_What is expected_
What needs transcribing is the line with "yellow box: 3 -> 2" and every line after it to the end of the records, exactly and alone, with no pictures.

*** Input data Section Begins ***

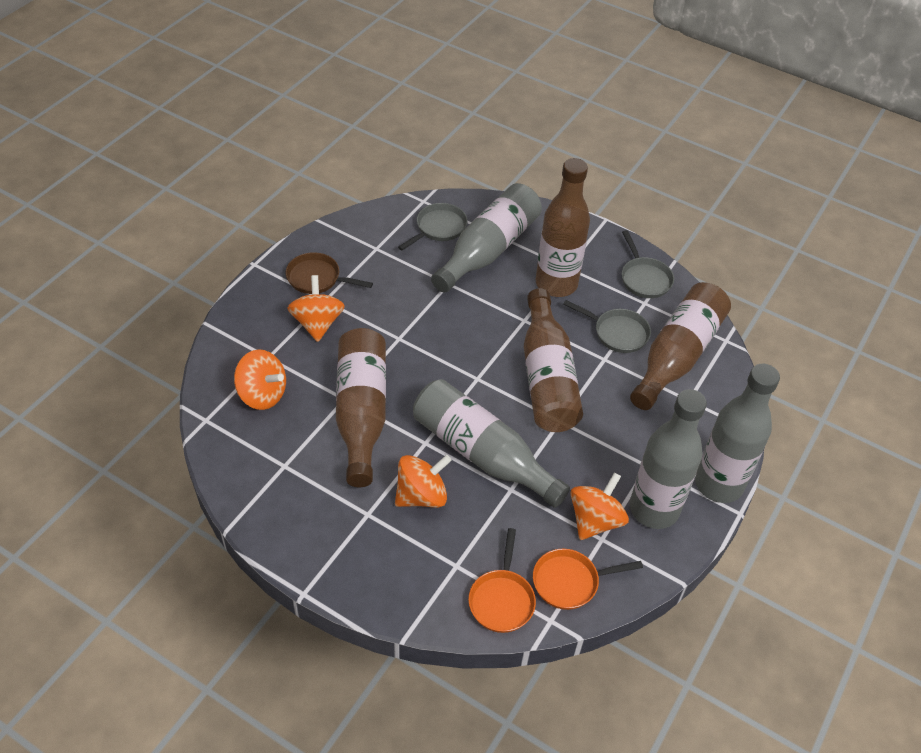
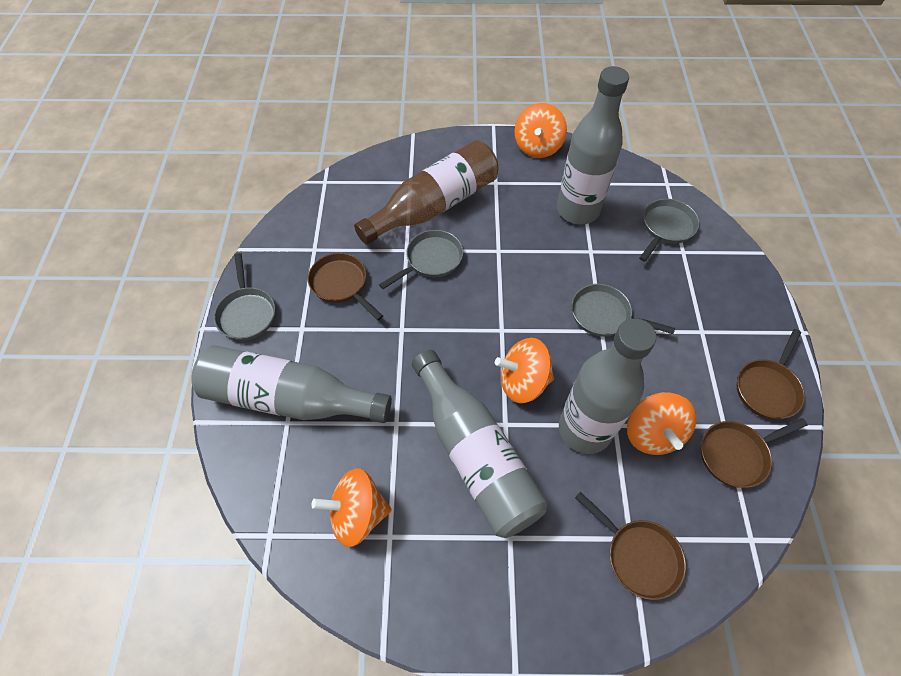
brown bottle: 4 -> 1
brown pan: 1 -> 4
grey pan: 3 -> 4
orange pan: 2 -> 0

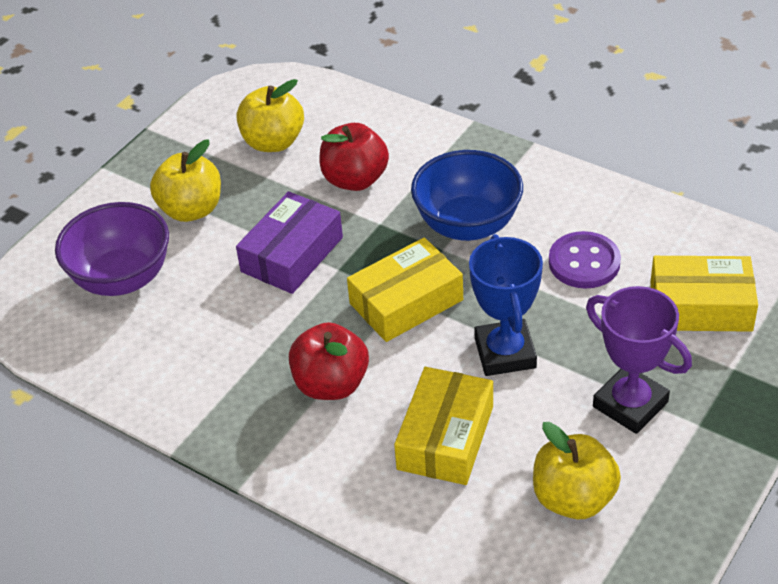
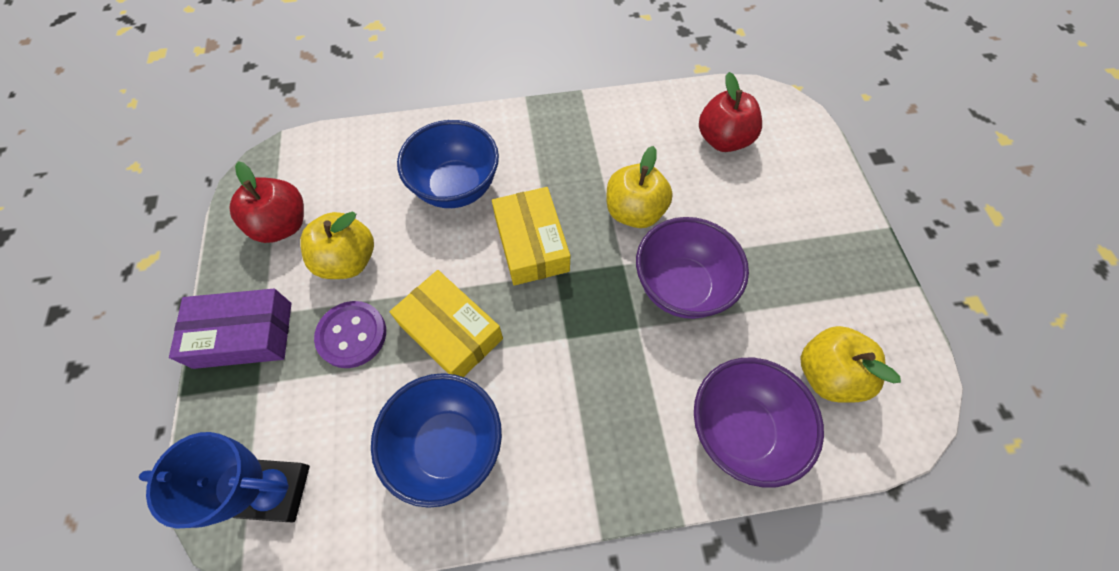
blue bowl: 1 -> 2
purple bowl: 1 -> 2
purple trophy: 1 -> 0
yellow box: 3 -> 2

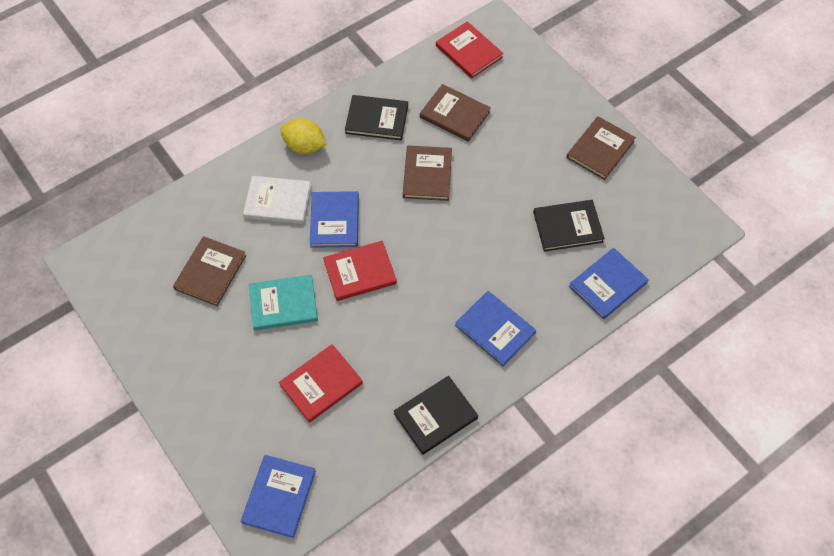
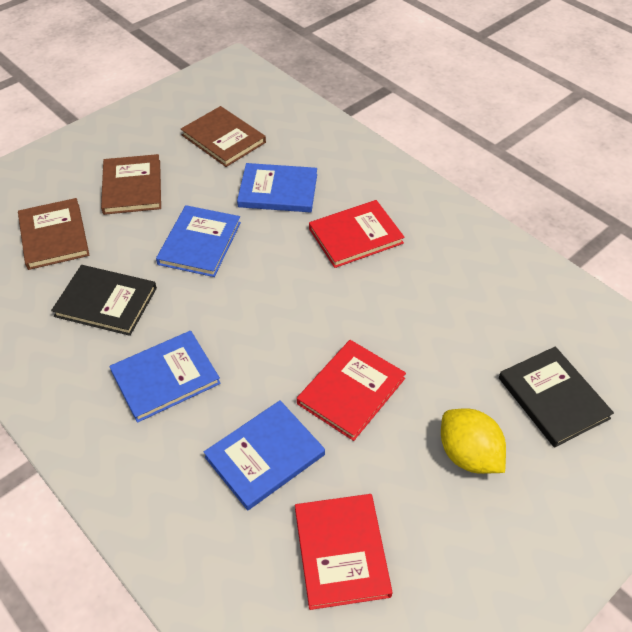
black book: 3 -> 2
brown book: 4 -> 3
turquoise book: 1 -> 0
white book: 1 -> 0

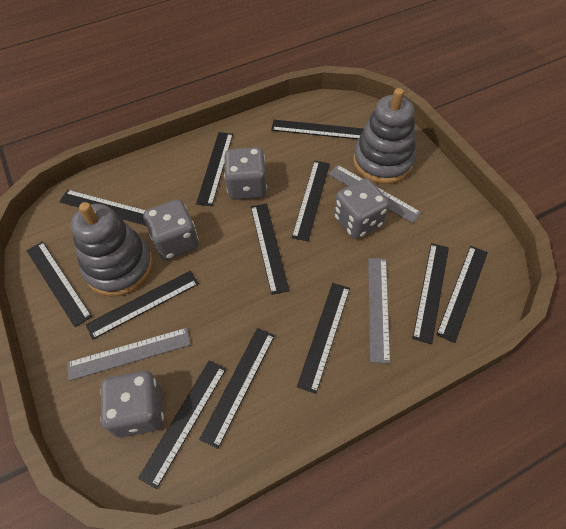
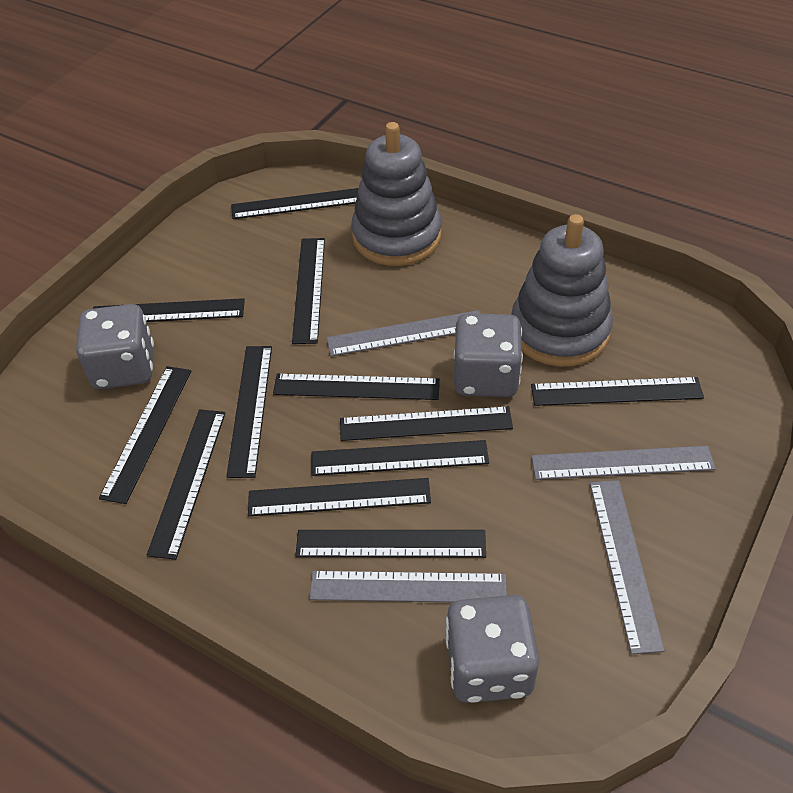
grey dice: 4 -> 3
grey ruler: 3 -> 4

*** Input data Section Ends ***

_Task answer_
yellow box: 3 -> 2

black book: 3 -> 2
brown book: 4 -> 3
turquoise book: 1 -> 0
white book: 1 -> 0

grey dice: 4 -> 3
grey ruler: 3 -> 4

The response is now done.